### DESCRIPTION OF THE TASK
Exactly the lines from the one containing "RGB3: KY-009 -> SMD5050" through the final line of the data below, with pictures omitted, make up the answer.

(Edit difference data)

═══

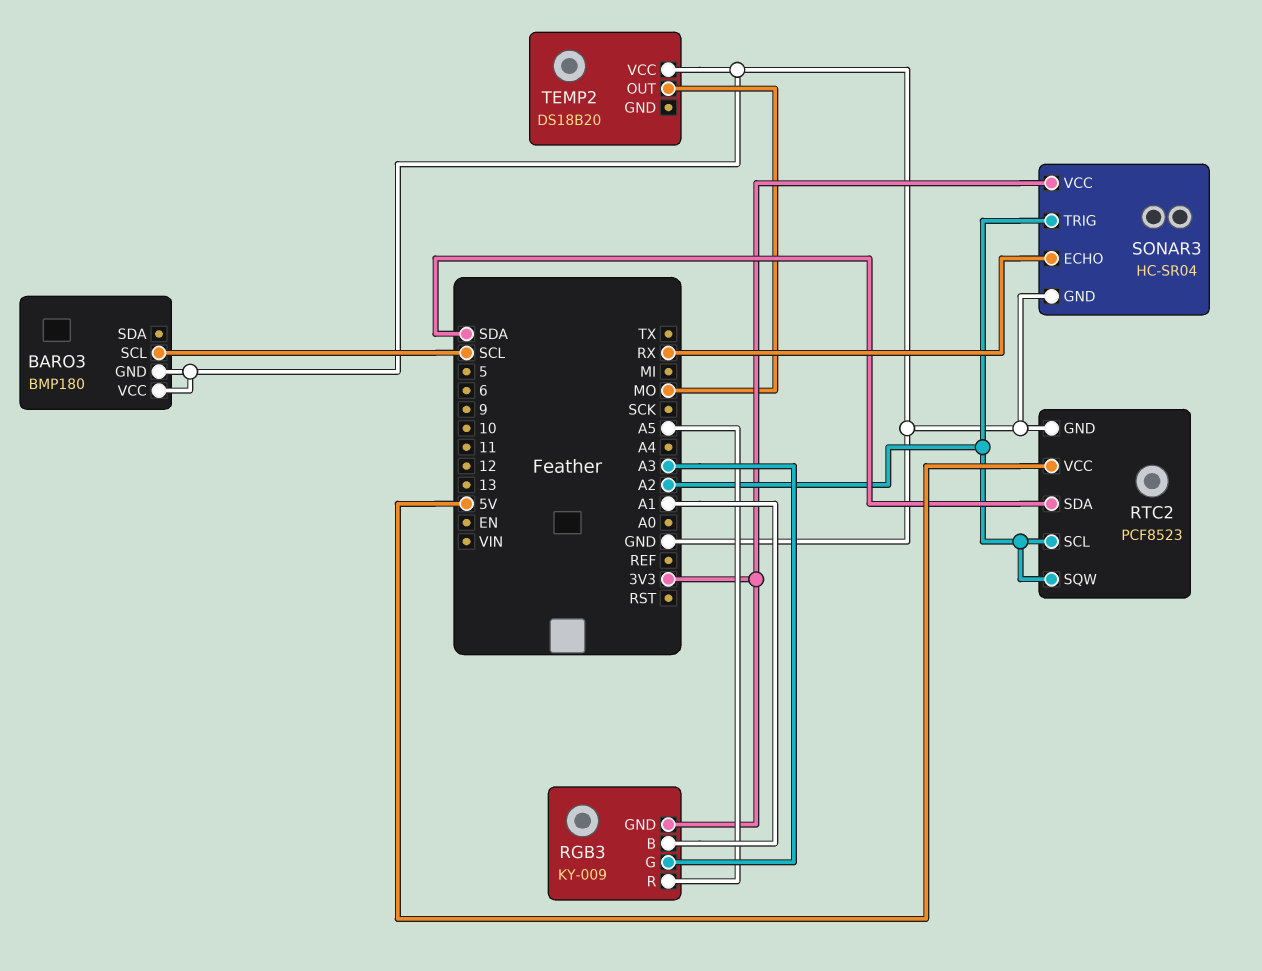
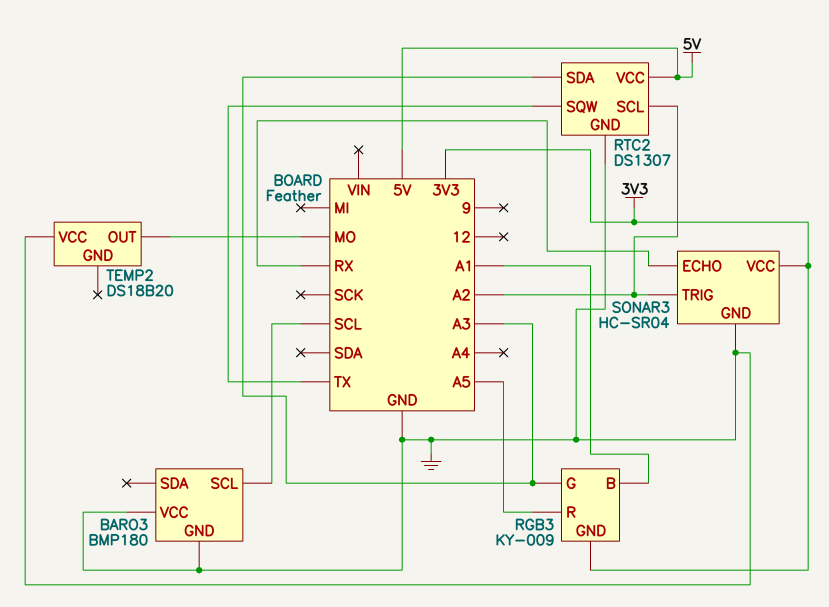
RTC2: PCF8523 -> DS1307
RTC2 pin SDA: SDA -> A3
RTC2 pin SQW: A2 -> TX

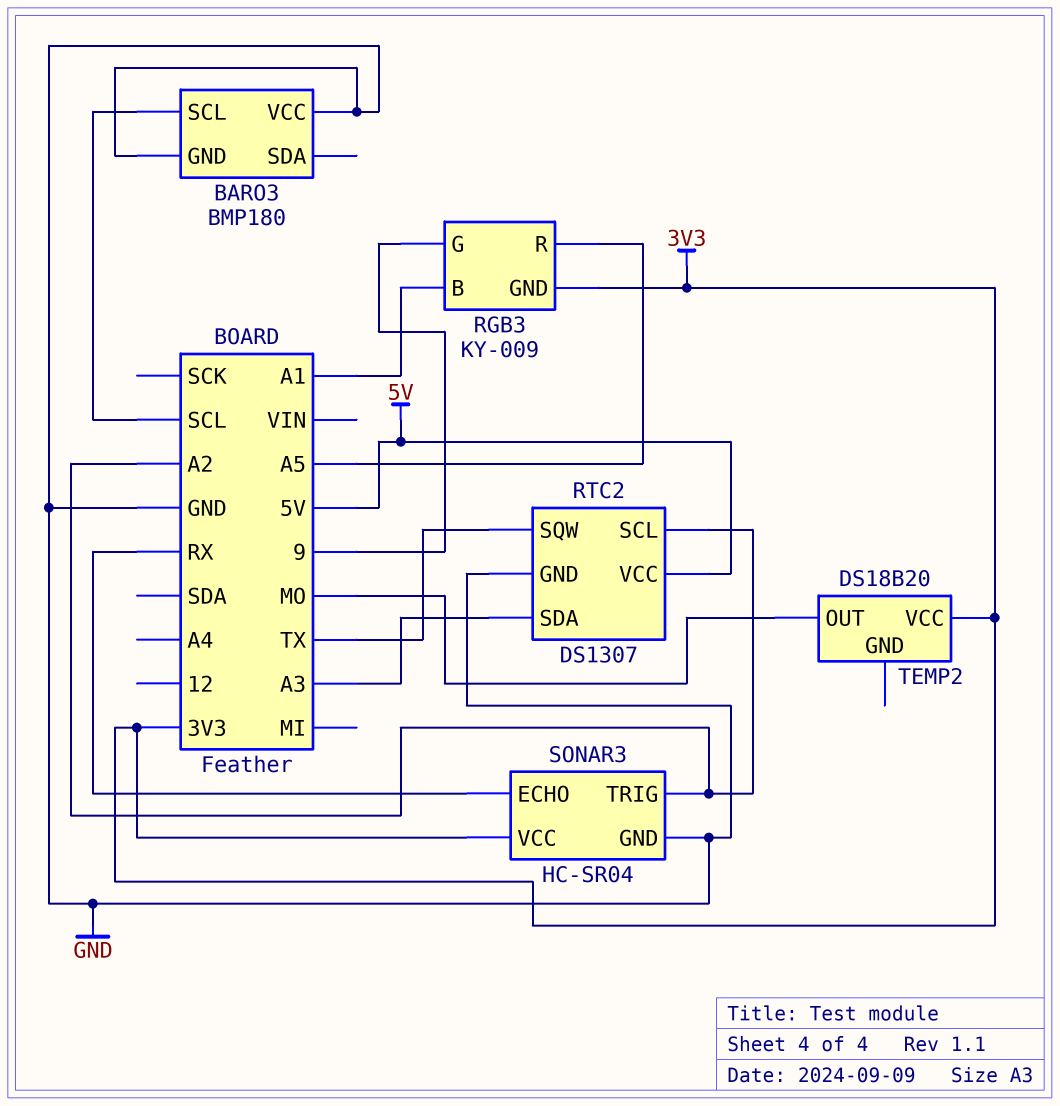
RGB3 pin G: A3 -> 9
TEMP2 pin VCC: GND -> 3V3

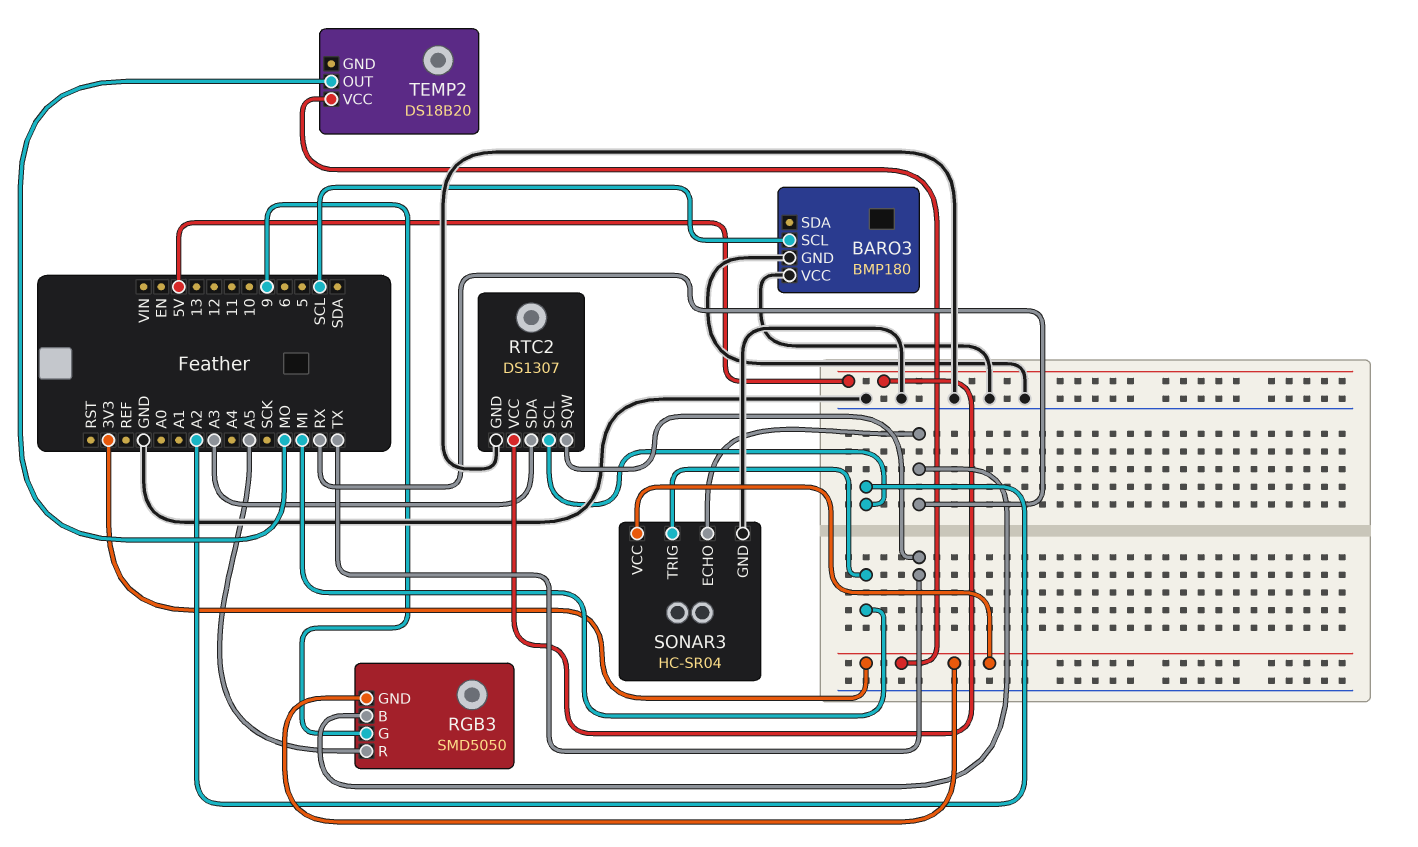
RGB3: KY-009 -> SMD5050
RGB3 pin B: A1 -> RX
SONAR3 pin TRIG: A2 -> MI

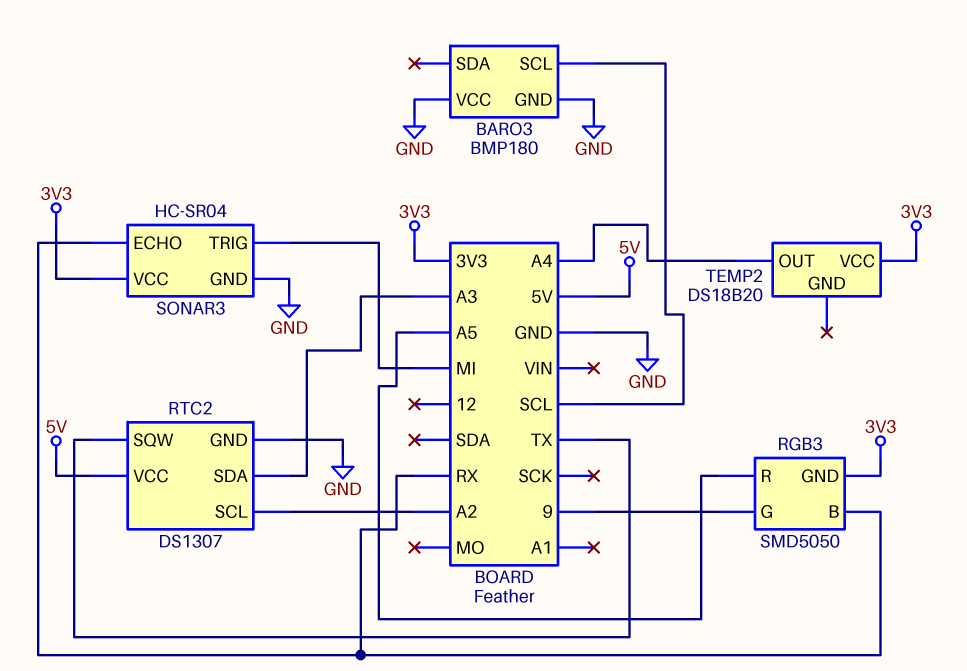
TEMP2 pin OUT: MO -> A4

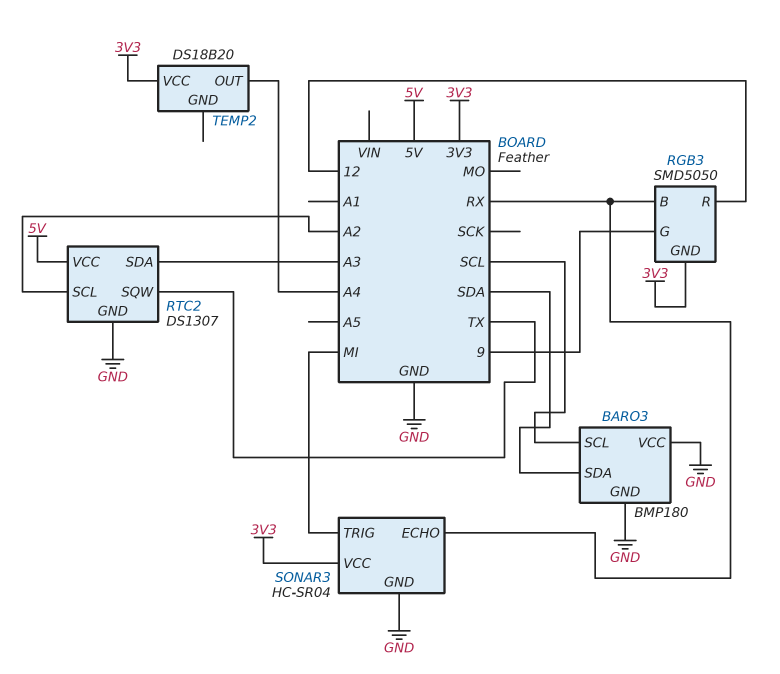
BARO3 pin SDA: none -> SDA
RGB3 pin R: A5 -> 12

═══

### WRITTEN SOLUTION
RGB3: KY-009 -> SMD5050
RGB3 pin B: A1 -> RX
SONAR3 pin TRIG: A2 -> MI

TEMP2 pin OUT: MO -> A4

BARO3 pin SDA: none -> SDA
RGB3 pin R: A5 -> 12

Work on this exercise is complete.